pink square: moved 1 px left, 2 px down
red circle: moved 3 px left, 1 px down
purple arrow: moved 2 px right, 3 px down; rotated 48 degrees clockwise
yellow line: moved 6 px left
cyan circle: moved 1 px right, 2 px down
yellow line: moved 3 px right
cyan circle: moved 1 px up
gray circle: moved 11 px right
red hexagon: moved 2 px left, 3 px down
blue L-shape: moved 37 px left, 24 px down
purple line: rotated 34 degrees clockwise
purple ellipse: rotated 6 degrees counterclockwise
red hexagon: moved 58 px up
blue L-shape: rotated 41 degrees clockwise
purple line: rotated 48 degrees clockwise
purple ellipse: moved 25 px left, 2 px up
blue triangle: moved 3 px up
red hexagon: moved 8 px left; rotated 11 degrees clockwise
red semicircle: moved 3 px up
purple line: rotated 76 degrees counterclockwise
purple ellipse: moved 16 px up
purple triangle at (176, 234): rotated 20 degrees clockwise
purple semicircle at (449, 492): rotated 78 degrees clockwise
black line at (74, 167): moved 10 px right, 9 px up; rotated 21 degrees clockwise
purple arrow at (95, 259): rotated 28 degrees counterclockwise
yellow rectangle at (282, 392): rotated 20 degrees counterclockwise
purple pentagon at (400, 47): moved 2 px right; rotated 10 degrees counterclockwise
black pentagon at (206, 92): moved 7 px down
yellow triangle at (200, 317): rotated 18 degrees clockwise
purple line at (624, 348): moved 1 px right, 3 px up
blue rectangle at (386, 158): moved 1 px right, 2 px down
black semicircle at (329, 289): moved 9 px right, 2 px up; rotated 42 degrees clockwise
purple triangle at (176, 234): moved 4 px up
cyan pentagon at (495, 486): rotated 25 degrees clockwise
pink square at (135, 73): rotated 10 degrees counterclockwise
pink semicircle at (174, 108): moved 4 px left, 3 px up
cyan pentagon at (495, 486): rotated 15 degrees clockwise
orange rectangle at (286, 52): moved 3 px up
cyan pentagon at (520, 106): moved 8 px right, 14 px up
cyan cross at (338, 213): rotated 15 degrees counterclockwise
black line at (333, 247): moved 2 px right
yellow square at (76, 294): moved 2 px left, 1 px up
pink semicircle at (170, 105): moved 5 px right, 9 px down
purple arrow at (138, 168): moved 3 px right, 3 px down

* * *

SHORT TASK → Copy out, unchanged, the entries from the very first line through the line containing "cyan cross at", including both of those lines.

ANSWER TO THIS TASK →
pink square: moved 1 px left, 2 px down
red circle: moved 3 px left, 1 px down
purple arrow: moved 2 px right, 3 px down; rotated 48 degrees clockwise
yellow line: moved 6 px left
cyan circle: moved 1 px right, 2 px down
yellow line: moved 3 px right
cyan circle: moved 1 px up
gray circle: moved 11 px right
red hexagon: moved 2 px left, 3 px down
blue L-shape: moved 37 px left, 24 px down
purple line: rotated 34 degrees clockwise
purple ellipse: rotated 6 degrees counterclockwise
red hexagon: moved 58 px up
blue L-shape: rotated 41 degrees clockwise
purple line: rotated 48 degrees clockwise
purple ellipse: moved 25 px left, 2 px up
blue triangle: moved 3 px up
red hexagon: moved 8 px left; rotated 11 degrees clockwise
red semicircle: moved 3 px up
purple line: rotated 76 degrees counterclockwise
purple ellipse: moved 16 px up
purple triangle at (176, 234): rotated 20 degrees clockwise
purple semicircle at (449, 492): rotated 78 degrees clockwise
black line at (74, 167): moved 10 px right, 9 px up; rotated 21 degrees clockwise
purple arrow at (95, 259): rotated 28 degrees counterclockwise
yellow rectangle at (282, 392): rotated 20 degrees counterclockwise
purple pentagon at (400, 47): moved 2 px right; rotated 10 degrees counterclockwise
black pentagon at (206, 92): moved 7 px down
yellow triangle at (200, 317): rotated 18 degrees clockwise
purple line at (624, 348): moved 1 px right, 3 px up
blue rectangle at (386, 158): moved 1 px right, 2 px down
black semicircle at (329, 289): moved 9 px right, 2 px up; rotated 42 degrees clockwise
purple triangle at (176, 234): moved 4 px up
cyan pentagon at (495, 486): rotated 25 degrees clockwise
pink square at (135, 73): rotated 10 degrees counterclockwise
pink semicircle at (174, 108): moved 4 px left, 3 px up
cyan pentagon at (495, 486): rotated 15 degrees clockwise
orange rectangle at (286, 52): moved 3 px up
cyan pentagon at (520, 106): moved 8 px right, 14 px up
cyan cross at (338, 213): rotated 15 degrees counterclockwise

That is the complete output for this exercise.